### Word and item position data
begin

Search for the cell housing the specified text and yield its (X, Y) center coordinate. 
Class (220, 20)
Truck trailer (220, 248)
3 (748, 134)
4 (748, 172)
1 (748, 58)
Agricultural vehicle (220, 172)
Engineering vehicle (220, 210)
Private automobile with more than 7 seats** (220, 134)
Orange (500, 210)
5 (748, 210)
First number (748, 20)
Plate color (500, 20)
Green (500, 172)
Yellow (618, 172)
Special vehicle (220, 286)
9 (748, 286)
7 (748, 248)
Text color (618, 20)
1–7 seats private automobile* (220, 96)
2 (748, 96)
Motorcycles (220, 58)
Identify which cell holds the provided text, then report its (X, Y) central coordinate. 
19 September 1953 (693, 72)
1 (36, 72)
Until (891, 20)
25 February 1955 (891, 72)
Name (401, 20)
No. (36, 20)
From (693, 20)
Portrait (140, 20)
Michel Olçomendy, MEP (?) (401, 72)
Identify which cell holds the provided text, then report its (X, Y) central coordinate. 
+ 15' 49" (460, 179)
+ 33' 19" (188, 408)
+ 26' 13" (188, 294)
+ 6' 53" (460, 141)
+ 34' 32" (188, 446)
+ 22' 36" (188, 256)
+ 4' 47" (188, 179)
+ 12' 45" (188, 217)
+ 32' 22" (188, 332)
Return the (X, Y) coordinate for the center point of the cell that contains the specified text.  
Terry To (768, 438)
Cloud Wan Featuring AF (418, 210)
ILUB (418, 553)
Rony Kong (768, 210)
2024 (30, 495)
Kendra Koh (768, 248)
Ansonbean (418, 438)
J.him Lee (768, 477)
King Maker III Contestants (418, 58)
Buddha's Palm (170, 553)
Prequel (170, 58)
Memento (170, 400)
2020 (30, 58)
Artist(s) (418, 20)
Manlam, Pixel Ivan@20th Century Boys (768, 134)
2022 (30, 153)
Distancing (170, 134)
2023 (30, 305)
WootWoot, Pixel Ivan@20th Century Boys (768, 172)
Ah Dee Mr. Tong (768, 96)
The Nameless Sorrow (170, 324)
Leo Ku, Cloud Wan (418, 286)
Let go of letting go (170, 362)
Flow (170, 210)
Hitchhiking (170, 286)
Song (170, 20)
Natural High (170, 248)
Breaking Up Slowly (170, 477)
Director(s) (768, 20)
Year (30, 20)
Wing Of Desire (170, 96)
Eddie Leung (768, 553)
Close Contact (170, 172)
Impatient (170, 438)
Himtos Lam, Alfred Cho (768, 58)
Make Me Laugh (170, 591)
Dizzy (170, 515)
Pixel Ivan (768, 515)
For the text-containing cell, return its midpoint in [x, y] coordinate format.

end

### What you will do
Arrange the part of the records that opens at the first line and closes with the line containing "Text color (618, 20)" as a Markdown table with the columns No. and Line. Number each row and leave out any blank lines.

### Solution
| No. | Line |
|---|---|
| 1 | Search for the cell housing the specified text and yield its (X, Y) center coordinate.  |
| 2 | Class (220, 20) |
| 3 | Truck trailer (220, 248) |
| 4 | 3 (748, 134) |
| 5 | 4 (748, 172) |
| 6 | 1 (748, 58) |
| 7 | Agricultural vehicle (220, 172) |
| 8 | Engineering vehicle (220, 210) |
| 9 | Private automobile with more than 7 seats** (220, 134) |
| 10 | Orange (500, 210) |
| 11 | 5 (748, 210) |
| 12 | First number (748, 20) |
| 13 | Plate color (500, 20) |
| 14 | Green (500, 172) |
| 15 | Yellow (618, 172) |
| 16 | Special vehicle (220, 286) |
| 17 | 9 (748, 286) |
| 18 | 7 (748, 248) |
| 19 | Text color (618, 20) |